## Data excerpts
**********
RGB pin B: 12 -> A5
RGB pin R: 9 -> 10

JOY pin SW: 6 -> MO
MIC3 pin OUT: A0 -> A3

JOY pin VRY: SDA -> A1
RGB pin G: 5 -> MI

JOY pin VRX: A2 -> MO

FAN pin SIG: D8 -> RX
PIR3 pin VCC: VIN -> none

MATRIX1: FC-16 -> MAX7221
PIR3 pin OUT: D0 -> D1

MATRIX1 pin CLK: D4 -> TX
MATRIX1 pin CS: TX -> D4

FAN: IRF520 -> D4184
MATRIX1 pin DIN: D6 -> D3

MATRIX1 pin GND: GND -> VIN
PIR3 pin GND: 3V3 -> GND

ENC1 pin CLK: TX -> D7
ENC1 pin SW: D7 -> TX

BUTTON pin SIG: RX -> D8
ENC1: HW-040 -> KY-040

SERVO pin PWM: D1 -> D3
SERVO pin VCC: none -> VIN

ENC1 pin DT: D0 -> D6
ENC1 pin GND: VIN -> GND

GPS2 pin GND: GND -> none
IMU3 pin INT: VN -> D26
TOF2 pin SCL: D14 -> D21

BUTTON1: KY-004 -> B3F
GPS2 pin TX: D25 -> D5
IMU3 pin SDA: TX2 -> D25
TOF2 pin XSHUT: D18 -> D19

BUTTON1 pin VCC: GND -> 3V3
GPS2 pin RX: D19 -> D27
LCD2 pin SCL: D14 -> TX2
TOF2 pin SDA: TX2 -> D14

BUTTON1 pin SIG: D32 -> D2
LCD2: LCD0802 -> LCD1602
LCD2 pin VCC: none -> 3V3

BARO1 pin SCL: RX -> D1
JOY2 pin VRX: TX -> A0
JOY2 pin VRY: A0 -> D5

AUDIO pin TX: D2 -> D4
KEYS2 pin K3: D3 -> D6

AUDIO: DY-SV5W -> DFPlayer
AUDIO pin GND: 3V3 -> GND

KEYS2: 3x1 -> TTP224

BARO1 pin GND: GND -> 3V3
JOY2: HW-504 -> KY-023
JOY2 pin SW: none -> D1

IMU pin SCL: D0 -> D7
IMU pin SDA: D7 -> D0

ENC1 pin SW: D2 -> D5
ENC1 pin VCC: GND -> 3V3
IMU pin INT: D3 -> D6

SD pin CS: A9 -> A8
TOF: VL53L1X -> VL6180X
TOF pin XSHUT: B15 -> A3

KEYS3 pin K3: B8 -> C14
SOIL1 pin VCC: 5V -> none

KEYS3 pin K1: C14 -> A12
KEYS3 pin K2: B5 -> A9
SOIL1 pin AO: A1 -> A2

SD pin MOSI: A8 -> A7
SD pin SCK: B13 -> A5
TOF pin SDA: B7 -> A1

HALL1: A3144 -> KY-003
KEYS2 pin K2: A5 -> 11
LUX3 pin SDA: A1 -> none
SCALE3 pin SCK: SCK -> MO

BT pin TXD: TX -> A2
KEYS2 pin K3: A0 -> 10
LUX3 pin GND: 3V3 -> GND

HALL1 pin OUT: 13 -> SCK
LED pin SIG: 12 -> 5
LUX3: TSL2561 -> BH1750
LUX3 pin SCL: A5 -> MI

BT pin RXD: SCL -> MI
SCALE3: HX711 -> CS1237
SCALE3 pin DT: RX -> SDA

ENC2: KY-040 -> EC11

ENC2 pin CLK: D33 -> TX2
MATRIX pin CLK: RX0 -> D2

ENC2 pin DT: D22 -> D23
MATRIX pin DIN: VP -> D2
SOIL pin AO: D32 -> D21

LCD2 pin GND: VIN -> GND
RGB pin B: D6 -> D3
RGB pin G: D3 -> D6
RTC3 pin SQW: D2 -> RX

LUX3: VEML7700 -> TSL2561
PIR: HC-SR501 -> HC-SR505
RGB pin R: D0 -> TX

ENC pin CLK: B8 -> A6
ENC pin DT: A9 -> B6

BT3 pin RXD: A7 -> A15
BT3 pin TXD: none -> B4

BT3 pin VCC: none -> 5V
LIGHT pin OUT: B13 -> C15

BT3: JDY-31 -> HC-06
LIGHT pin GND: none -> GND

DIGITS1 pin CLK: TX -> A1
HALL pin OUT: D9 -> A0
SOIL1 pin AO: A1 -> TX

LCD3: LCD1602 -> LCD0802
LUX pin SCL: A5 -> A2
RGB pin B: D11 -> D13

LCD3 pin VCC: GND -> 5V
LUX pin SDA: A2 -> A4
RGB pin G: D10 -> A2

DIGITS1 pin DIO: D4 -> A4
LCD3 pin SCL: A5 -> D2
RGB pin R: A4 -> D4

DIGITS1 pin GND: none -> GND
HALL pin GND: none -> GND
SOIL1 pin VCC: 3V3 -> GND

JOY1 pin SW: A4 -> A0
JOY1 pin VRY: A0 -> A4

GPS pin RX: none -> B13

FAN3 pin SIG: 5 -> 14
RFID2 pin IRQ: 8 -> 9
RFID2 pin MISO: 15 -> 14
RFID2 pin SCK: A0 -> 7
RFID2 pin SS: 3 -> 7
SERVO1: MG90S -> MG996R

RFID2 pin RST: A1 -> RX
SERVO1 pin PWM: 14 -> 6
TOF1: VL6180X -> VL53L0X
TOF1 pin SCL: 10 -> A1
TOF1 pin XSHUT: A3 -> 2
**********
## About this task
The expected output is each line of the records above that includes the word "LIGHT".

## Problem solution
LIGHT pin OUT: B13 -> C15
LIGHT pin GND: none -> GND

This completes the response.